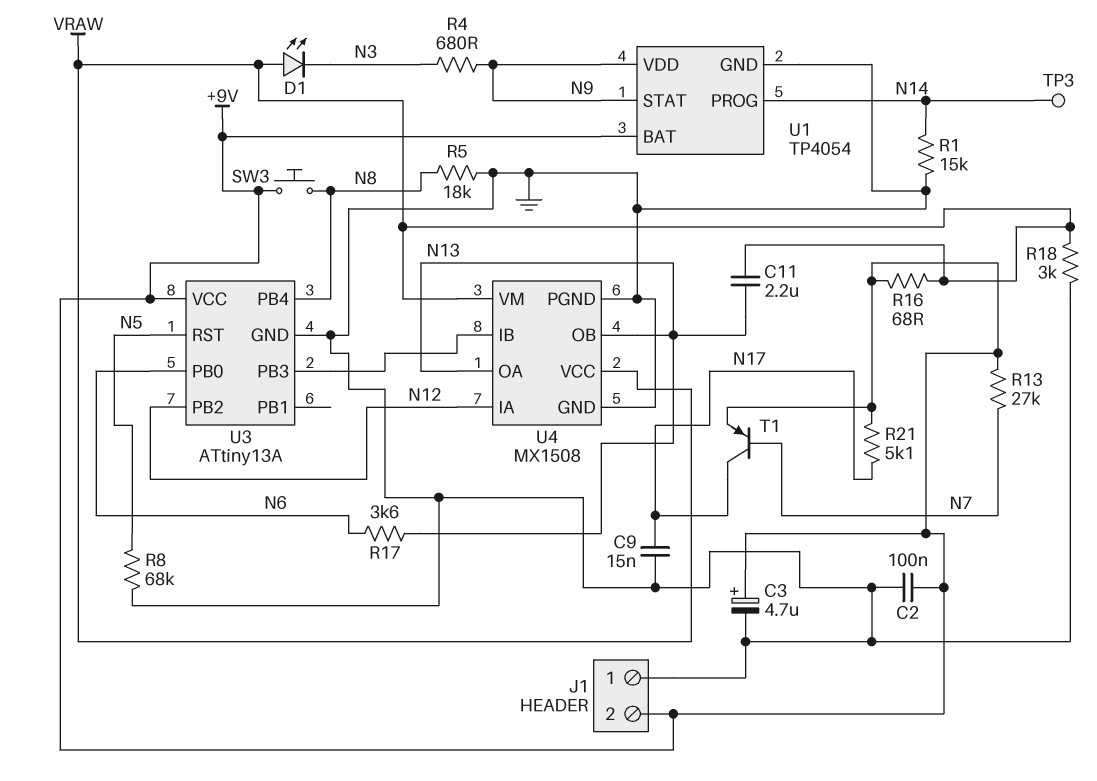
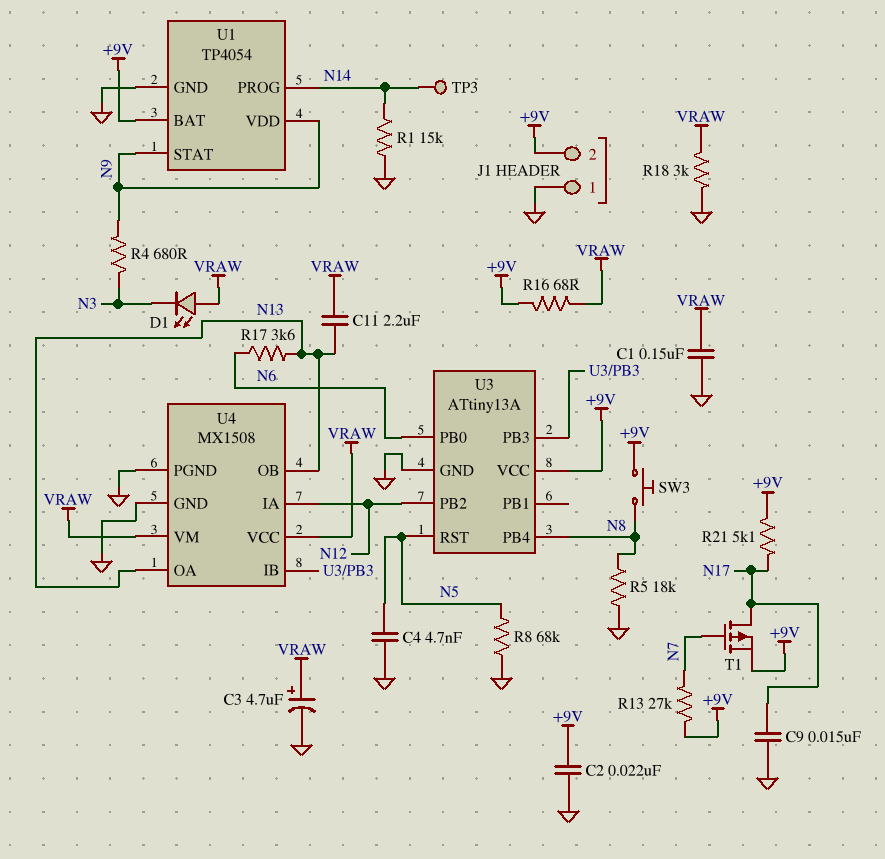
C1: none -> 150nF (GND, VRAW)
C2: 100nF (+9V, GND) -> 22nF (+9V, GND)
C3: 4.7uF (plus +9V, minus GND) -> 4.7uF (plus VRAW, minus GND)
C4: none -> 4.7nF (GND, N5)
T1: PNP (B N7, C N17, E +9V) -> PMOS (G N7, D N17, S +9V)

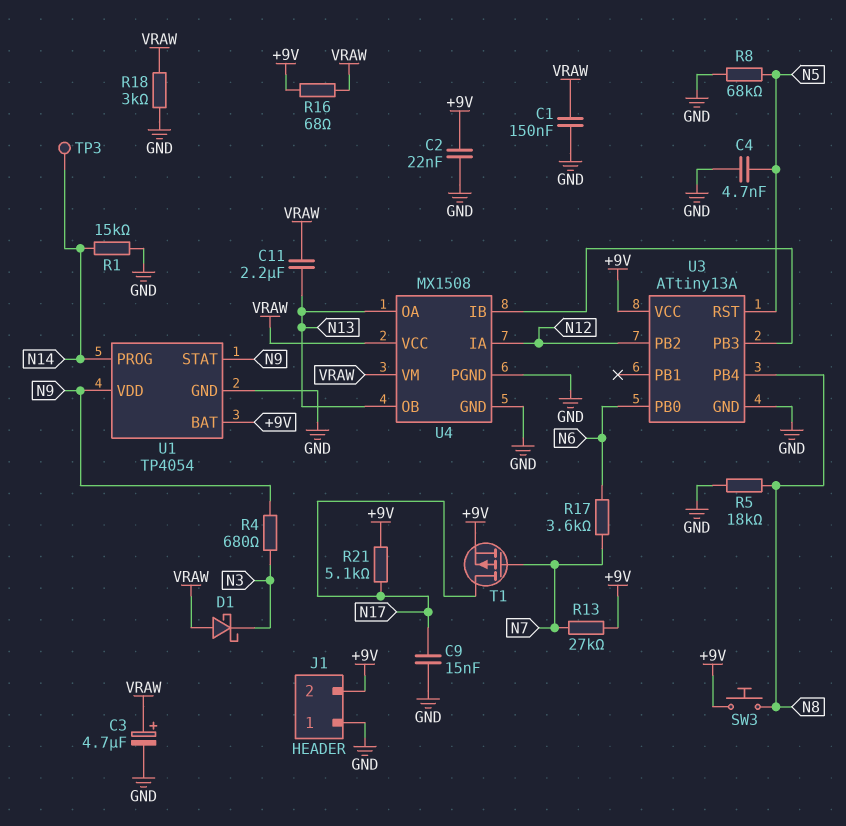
D1: LED (A VRAW, K N3) -> schottky (A VRAW, K N3)
R17: 3.6k (N6, N13) -> 3.6k (N6, N7)

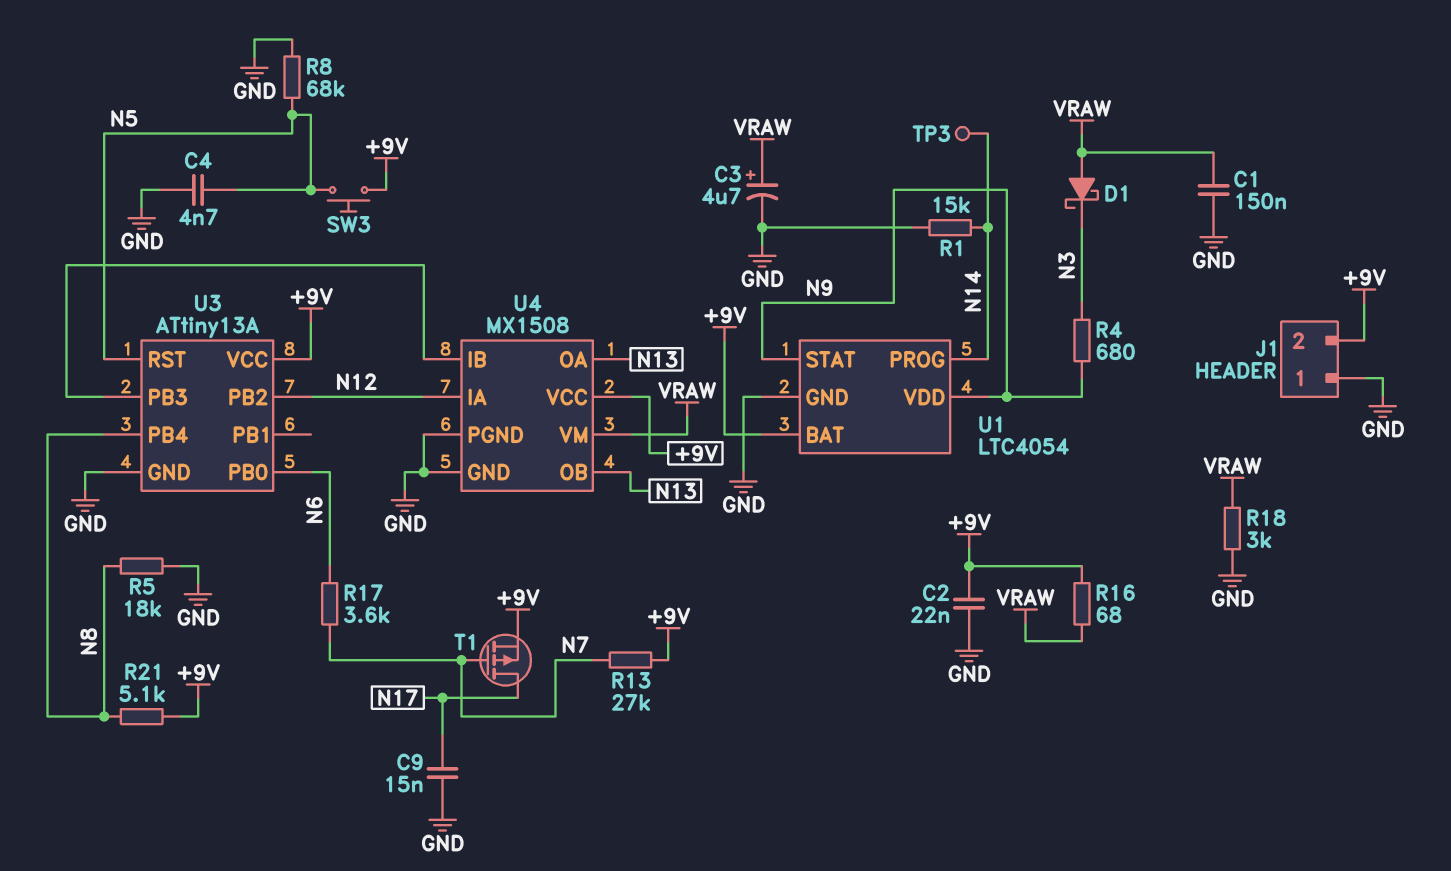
C11: 2.2uF (N13, VRAW) -> none
R21: 5.1k (+9V, N17) -> 5.1k (+9V, N8)
SW3: button (+9V, N8) -> button (+9V, N5)
U1: TP4054 -> LTC4054
U4 pin VCC: VRAW -> +9V

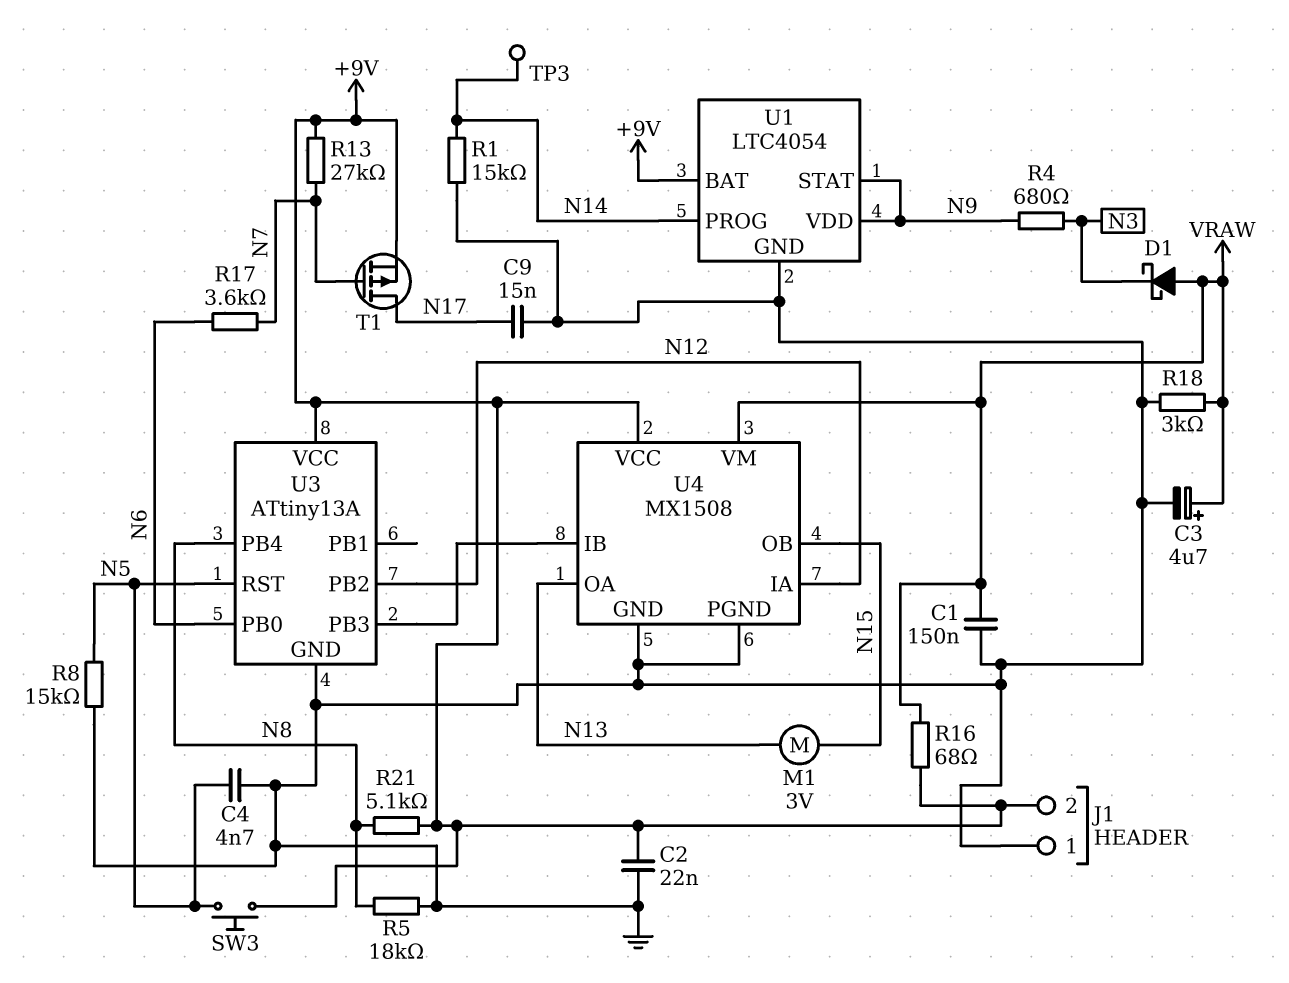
M1: none -> motor 3V (N13, N15)
R8: 68k (GND, N5) -> 15k (GND, N5)
U4 pin OB: N13 -> N15

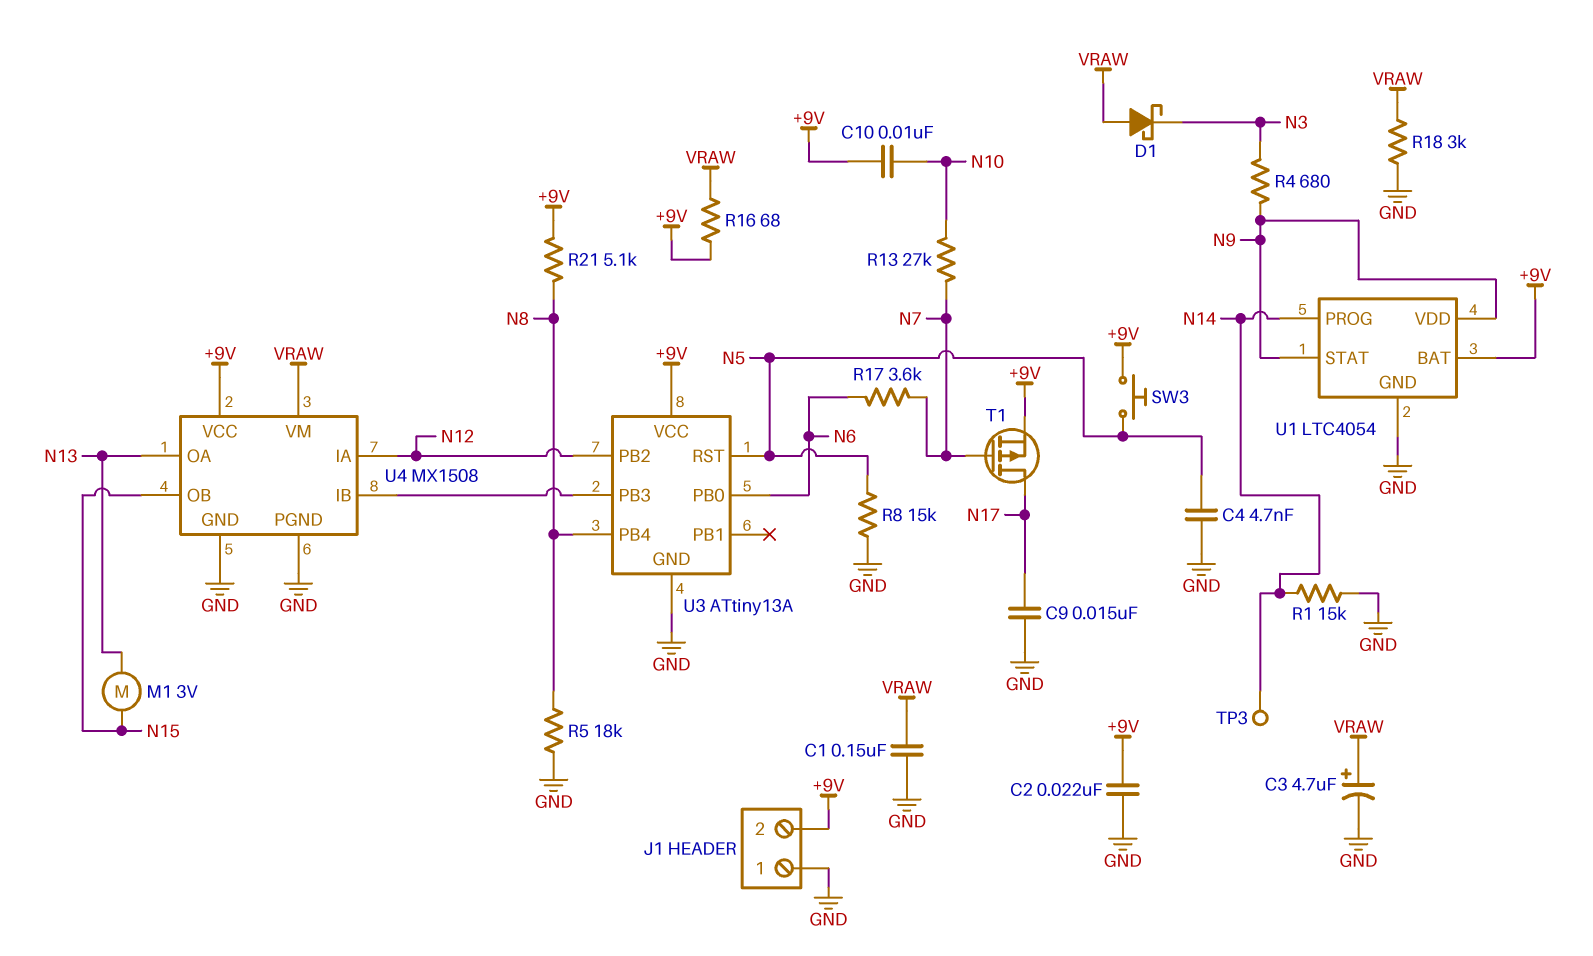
C10: none -> 10nF (+9V, N10)
R13: 27k (+9V, N7) -> 27k (N7, N10)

▶ [What you have to do]: In the data above, copy every line where the string "VRAW" appears.

▶ [Task output]:
C1: none -> 150nF (GND, VRAW)
C3: 4.7uF (plus +9V, minus GND) -> 4.7uF (plus VRAW, minus GND)
D1: LED (A VRAW, K N3) -> schottky (A VRAW, K N3)
C11: 2.2uF (N13, VRAW) -> none
U4 pin VCC: VRAW -> +9V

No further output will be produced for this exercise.